→ **WHAT IS BEING ASKED**:
Write out the data word for word and drop any picture you find.

→ **DATA FOR THE TASK**:
···
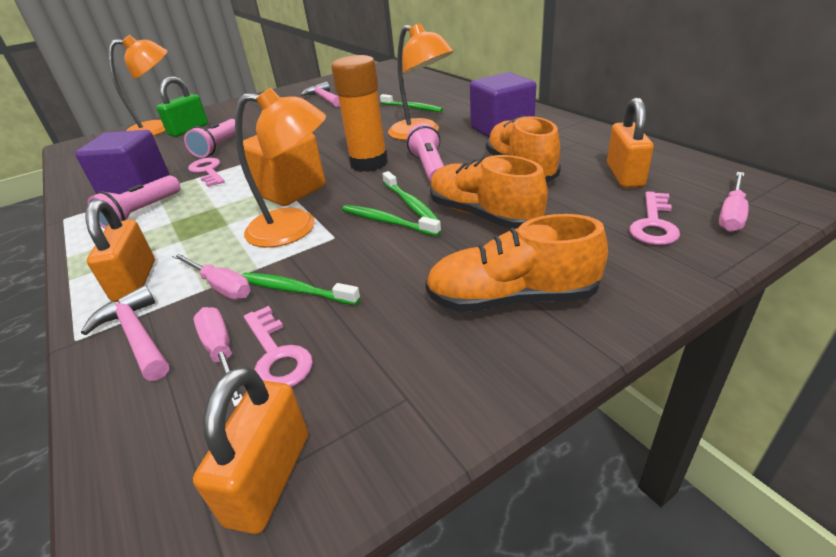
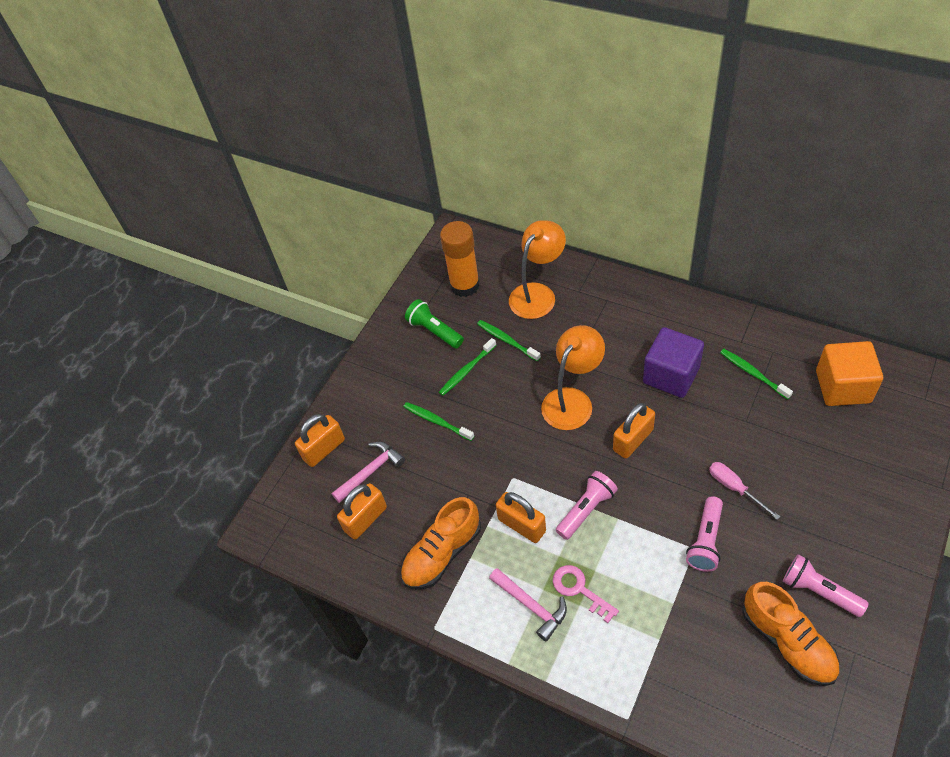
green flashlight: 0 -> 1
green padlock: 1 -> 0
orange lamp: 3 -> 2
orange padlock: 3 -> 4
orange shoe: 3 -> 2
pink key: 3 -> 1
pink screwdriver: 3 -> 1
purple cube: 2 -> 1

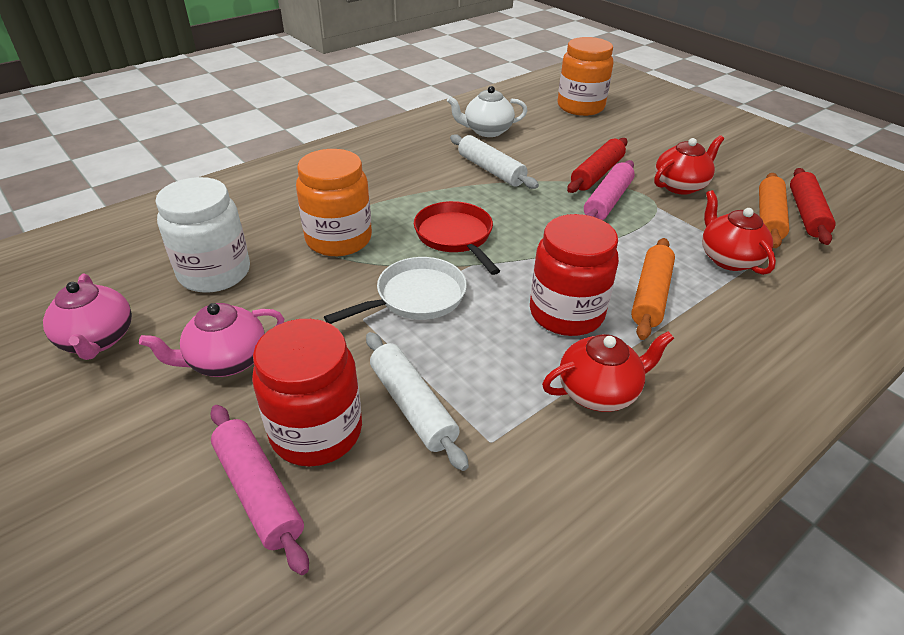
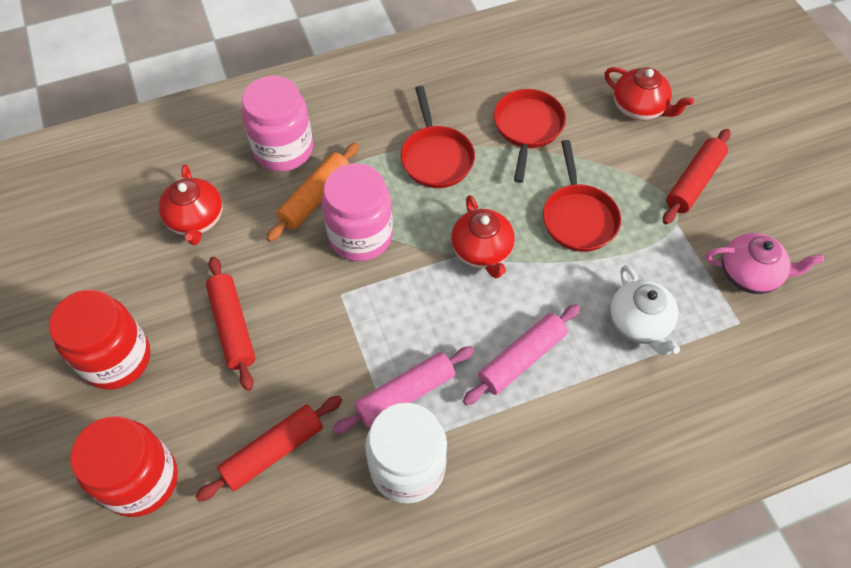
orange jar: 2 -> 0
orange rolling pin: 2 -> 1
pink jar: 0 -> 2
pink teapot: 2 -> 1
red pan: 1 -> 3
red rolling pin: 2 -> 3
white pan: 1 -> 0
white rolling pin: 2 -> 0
···
→ **REPLY**:
green flashlight: 0 -> 1
green padlock: 1 -> 0
orange lamp: 3 -> 2
orange padlock: 3 -> 4
orange shoe: 3 -> 2
pink key: 3 -> 1
pink screwdriver: 3 -> 1
purple cube: 2 -> 1

orange jar: 2 -> 0
orange rolling pin: 2 -> 1
pink jar: 0 -> 2
pink teapot: 2 -> 1
red pan: 1 -> 3
red rolling pin: 2 -> 3
white pan: 1 -> 0
white rolling pin: 2 -> 0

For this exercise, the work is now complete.